---------- EXERCISE INPUTS ----------

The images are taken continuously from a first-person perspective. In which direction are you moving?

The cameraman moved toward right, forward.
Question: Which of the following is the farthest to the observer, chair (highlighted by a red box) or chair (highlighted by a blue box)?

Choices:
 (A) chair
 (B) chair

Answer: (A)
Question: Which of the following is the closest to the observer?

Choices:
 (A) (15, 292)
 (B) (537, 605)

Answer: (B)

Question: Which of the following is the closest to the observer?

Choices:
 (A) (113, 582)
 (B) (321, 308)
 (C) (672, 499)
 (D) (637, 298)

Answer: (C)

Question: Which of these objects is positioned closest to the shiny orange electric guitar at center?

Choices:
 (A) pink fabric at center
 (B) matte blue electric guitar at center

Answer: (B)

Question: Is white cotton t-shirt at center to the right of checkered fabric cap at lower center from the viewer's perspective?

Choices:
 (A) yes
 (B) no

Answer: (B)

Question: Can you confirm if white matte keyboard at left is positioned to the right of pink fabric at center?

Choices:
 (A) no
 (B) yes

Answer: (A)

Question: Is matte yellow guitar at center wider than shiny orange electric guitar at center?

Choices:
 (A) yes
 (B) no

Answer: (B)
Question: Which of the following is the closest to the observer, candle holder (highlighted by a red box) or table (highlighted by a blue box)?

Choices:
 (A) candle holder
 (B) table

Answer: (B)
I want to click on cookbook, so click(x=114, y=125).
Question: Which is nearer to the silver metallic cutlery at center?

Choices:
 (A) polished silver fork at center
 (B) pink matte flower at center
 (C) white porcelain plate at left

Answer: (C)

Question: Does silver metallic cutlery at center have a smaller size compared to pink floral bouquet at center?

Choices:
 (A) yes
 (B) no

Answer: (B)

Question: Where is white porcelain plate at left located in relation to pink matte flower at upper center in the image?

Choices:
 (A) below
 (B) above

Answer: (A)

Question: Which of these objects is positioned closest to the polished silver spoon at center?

----------

• **OBJECTIVE**: Copy out each line of the data above that contains the word "matte", keeping the lines in their original order.

• **EXPECTED ANSWER**:
 (B) matte blue electric guitar at center
Question: Can you confirm if white matte keyboard at left is positioned to the right of pink fabric at center?
Question: Is matte yellow guitar at center wider than shiny orange electric guitar at center?
 (B) pink matte flower at center
Question: Where is white porcelain plate at left located in relation to pink matte flower at upper center in the image?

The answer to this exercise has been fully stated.